> Task:
Find the word "blue" in the data. Return every line where it appears.

----------------

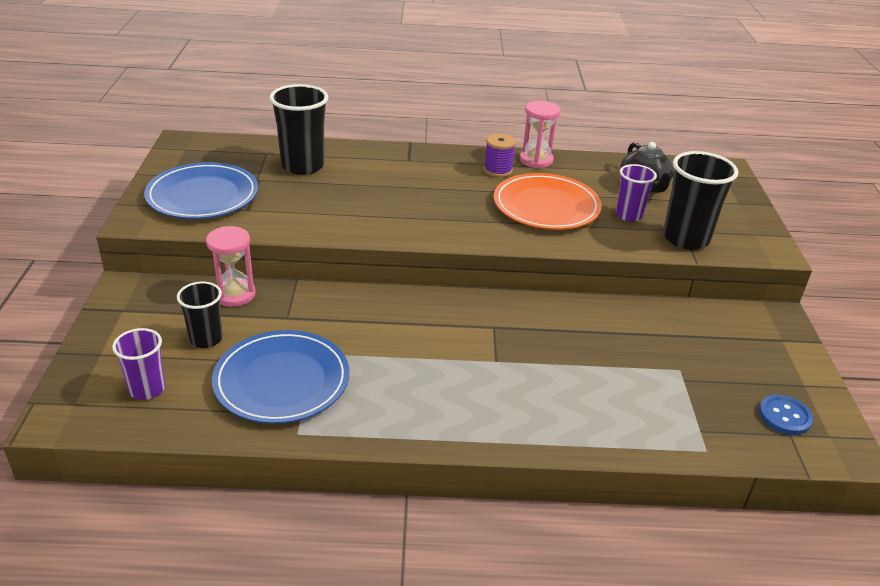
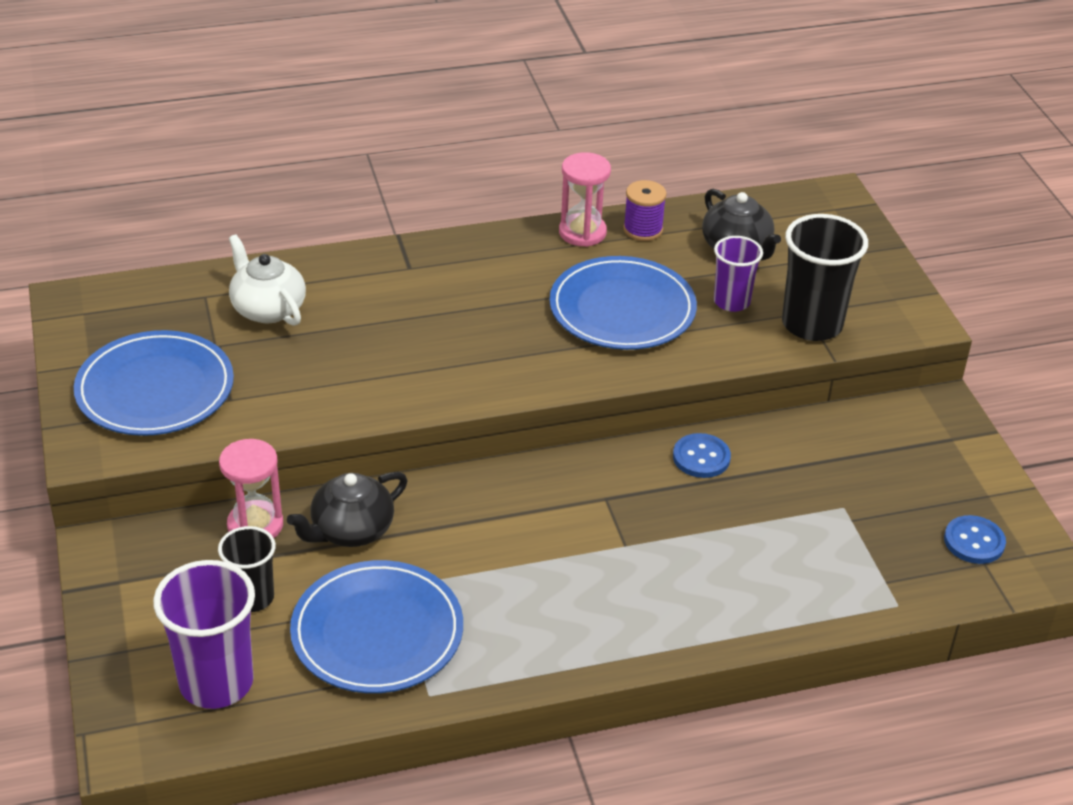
camera: 15 degrees left, 5 degrees up
(147, 389) = (216, 682): purple cup -> purple cup, size x1.64
(298, 311) = (351, 530): none -> black teapot
(302, 166) = (267, 308): black cup -> white teapot
(498, 170) = (537, 261): purple spool -> purple spool (643, 229)
(546, 206) = (622, 309): orange plate -> blue plate
(577, 314) = (701, 457): none -> blue button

----------------

> Finished exercise:
(546, 206) = (622, 309): orange plate -> blue plate
(577, 314) = (701, 457): none -> blue button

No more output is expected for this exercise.